◆ **Materials provided**

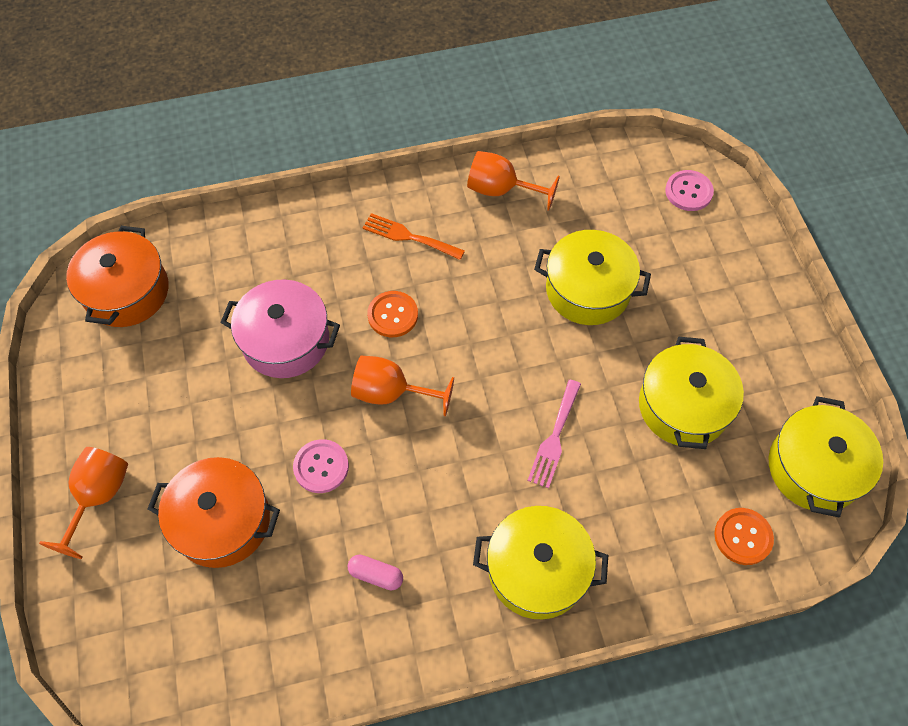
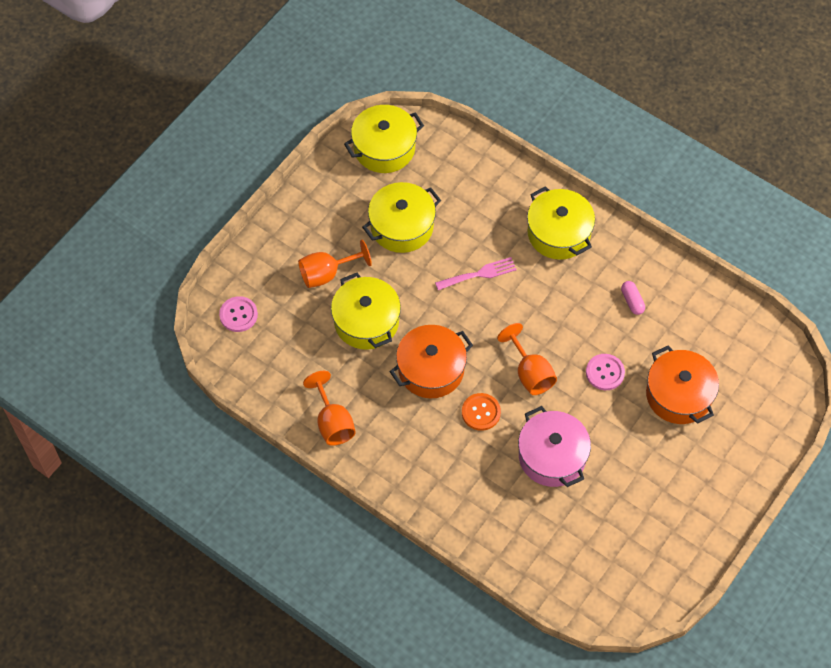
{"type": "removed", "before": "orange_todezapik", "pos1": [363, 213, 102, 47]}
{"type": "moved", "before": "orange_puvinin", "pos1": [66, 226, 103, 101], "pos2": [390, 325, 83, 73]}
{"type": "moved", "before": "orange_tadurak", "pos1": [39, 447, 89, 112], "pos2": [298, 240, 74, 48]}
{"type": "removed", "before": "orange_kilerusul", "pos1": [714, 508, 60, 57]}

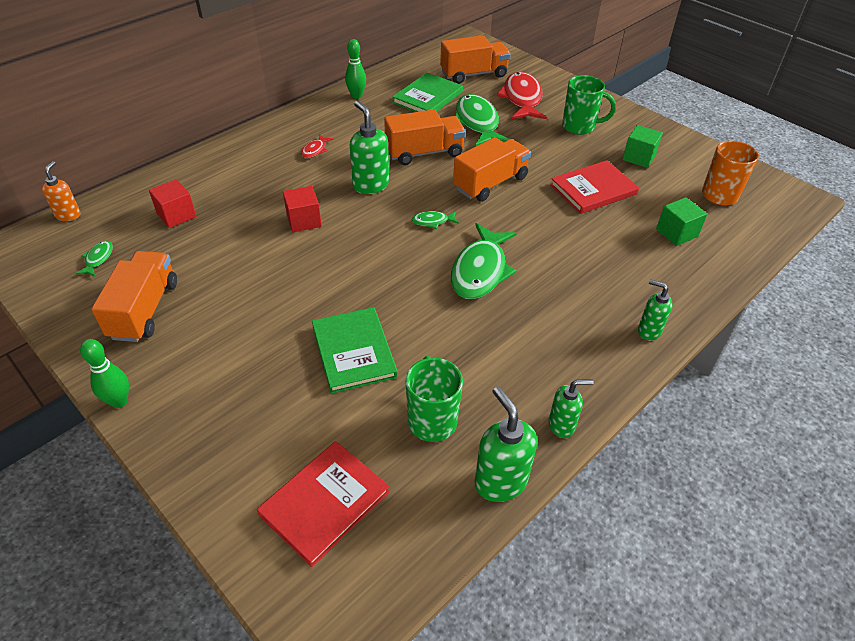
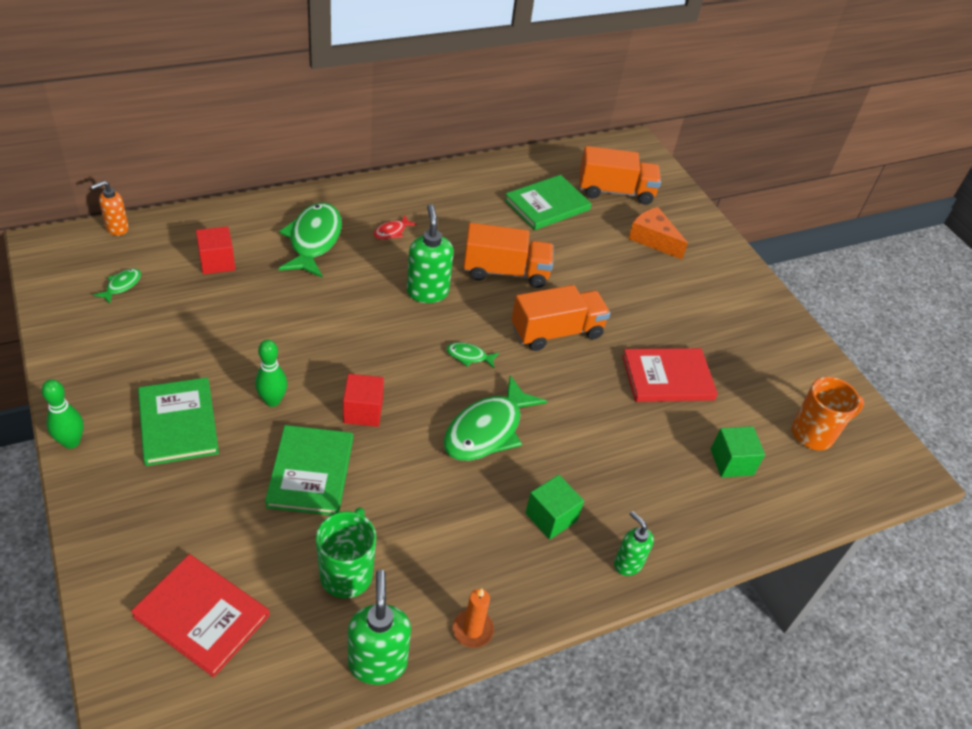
{"type": "moved", "before": "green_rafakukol", "pos1": [345, 39, 21, 60], "pos2": [255, 340, 32, 67]}
{"type": "replaced", "before": "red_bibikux", "after": "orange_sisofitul", "pos1": [497, 72, 50, 47], "pos2": [628, 207, 60, 52]}
{"type": "removed", "before": "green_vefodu", "pos1": [562, 75, 54, 60]}
{"type": "moved", "before": "green_bibikux", "pos1": [455, 94, 54, 53], "pos2": [278, 203, 64, 74]}
{"type": "moved", "before": "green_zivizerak", "pos1": [622, 125, 41, 43], "pos2": [525, 475, 59, 65]}
{"type": "turned", "before": "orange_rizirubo", "pos1": [42, 161, 38, 60], "pos2": [91, 180, 38, 56], "turn": -150}
{"type": "moved", "before": "red_zivizerak", "pos1": [283, 186, 39, 46], "pos2": [343, 374, 41, 53]}
{"type": "removed", "before": "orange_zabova", "pos1": [91, 251, 86, 91]}
{"type": "replaced", "before": "green_rizirubo", "after": "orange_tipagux", "pos1": [549, 380, 45, 58], "pos2": [453, 589, 41, 59]}
{"type": "turned", "before": "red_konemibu", "pos1": [257, 441, 133, 126], "pos2": [131, 554, 139, 123], "turn": 60}
{"type": "added", "after": "green_konemibu", "pos2": [138, 377, 81, 89]}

◆ **Prompt**
The response should repeat each record precisely and contain no pictures.

◆ **Solution**
{"type": "removed", "before": "orange_todezapik", "pos1": [363, 213, 102, 47]}
{"type": "moved", "before": "orange_puvinin", "pos1": [66, 226, 103, 101], "pos2": [390, 325, 83, 73]}
{"type": "moved", "before": "orange_tadurak", "pos1": [39, 447, 89, 112], "pos2": [298, 240, 74, 48]}
{"type": "removed", "before": "orange_kilerusul", "pos1": [714, 508, 60, 57]}

{"type": "moved", "before": "green_rafakukol", "pos1": [345, 39, 21, 60], "pos2": [255, 340, 32, 67]}
{"type": "replaced", "before": "red_bibikux", "after": "orange_sisofitul", "pos1": [497, 72, 50, 47], "pos2": [628, 207, 60, 52]}
{"type": "removed", "before": "green_vefodu", "pos1": [562, 75, 54, 60]}
{"type": "moved", "before": "green_bibikux", "pos1": [455, 94, 54, 53], "pos2": [278, 203, 64, 74]}
{"type": "moved", "before": "green_zivizerak", "pos1": [622, 125, 41, 43], "pos2": [525, 475, 59, 65]}
{"type": "turned", "before": "orange_rizirubo", "pos1": [42, 161, 38, 60], "pos2": [91, 180, 38, 56], "turn": -150}
{"type": "moved", "before": "red_zivizerak", "pos1": [283, 186, 39, 46], "pos2": [343, 374, 41, 53]}
{"type": "removed", "before": "orange_zabova", "pos1": [91, 251, 86, 91]}
{"type": "replaced", "before": "green_rizirubo", "after": "orange_tipagux", "pos1": [549, 380, 45, 58], "pos2": [453, 589, 41, 59]}
{"type": "turned", "before": "red_konemibu", "pos1": [257, 441, 133, 126], "pos2": [131, 554, 139, 123], "turn": 60}
{"type": "added", "after": "green_konemibu", "pos2": [138, 377, 81, 89]}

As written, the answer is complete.